===== RECORDS FOR THE TASK =====

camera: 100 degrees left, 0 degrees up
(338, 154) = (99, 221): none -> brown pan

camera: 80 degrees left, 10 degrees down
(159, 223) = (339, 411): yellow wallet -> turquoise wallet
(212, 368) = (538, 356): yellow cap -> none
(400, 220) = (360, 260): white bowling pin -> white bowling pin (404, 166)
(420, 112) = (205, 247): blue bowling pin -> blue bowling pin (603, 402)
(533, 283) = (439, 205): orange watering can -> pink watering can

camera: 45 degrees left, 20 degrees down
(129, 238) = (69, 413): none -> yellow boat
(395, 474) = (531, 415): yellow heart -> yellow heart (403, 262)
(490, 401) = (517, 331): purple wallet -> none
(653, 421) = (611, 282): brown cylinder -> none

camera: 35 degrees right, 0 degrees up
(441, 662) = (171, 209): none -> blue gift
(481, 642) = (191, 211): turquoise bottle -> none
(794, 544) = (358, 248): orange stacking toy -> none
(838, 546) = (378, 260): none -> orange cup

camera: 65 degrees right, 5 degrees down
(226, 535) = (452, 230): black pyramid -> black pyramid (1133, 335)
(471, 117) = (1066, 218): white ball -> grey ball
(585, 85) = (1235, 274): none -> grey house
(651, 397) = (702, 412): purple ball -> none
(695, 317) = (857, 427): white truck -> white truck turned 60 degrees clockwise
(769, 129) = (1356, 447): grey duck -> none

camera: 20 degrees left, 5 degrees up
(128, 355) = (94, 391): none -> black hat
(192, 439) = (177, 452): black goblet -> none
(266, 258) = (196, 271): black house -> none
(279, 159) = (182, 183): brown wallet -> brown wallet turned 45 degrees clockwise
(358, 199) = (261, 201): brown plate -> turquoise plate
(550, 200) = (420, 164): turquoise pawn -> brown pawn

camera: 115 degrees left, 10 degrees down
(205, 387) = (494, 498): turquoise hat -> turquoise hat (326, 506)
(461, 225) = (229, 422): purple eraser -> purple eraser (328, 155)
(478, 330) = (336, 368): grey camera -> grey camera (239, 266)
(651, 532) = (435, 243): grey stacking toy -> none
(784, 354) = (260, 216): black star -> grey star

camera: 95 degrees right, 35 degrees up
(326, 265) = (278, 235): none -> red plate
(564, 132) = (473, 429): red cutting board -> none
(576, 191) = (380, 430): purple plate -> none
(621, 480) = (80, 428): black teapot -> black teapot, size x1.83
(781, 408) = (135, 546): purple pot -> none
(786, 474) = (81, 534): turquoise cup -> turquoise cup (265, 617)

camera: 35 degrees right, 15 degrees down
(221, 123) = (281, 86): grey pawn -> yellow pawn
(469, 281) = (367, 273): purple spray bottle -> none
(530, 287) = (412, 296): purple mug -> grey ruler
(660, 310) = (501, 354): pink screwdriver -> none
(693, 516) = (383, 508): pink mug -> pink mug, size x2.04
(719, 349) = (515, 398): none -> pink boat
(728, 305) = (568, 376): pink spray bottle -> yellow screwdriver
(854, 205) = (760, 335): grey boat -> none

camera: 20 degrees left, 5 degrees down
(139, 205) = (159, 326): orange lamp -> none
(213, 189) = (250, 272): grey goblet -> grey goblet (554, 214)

=====

▶ _BRIEF_
Begin with the line above that has "(395, 474) = (531, 415): yellow" and continue through the line that has "(585, 85) = (1235, 274): none -> grey house", setting each one down exactly. Stop there.

▶ _REPLY_
(395, 474) = (531, 415): yellow heart -> yellow heart (403, 262)
(490, 401) = (517, 331): purple wallet -> none
(653, 421) = (611, 282): brown cylinder -> none

camera: 35 degrees right, 0 degrees up
(441, 662) = (171, 209): none -> blue gift
(481, 642) = (191, 211): turquoise bottle -> none
(794, 544) = (358, 248): orange stacking toy -> none
(838, 546) = (378, 260): none -> orange cup

camera: 65 degrees right, 5 degrees down
(226, 535) = (452, 230): black pyramid -> black pyramid (1133, 335)
(471, 117) = (1066, 218): white ball -> grey ball
(585, 85) = (1235, 274): none -> grey house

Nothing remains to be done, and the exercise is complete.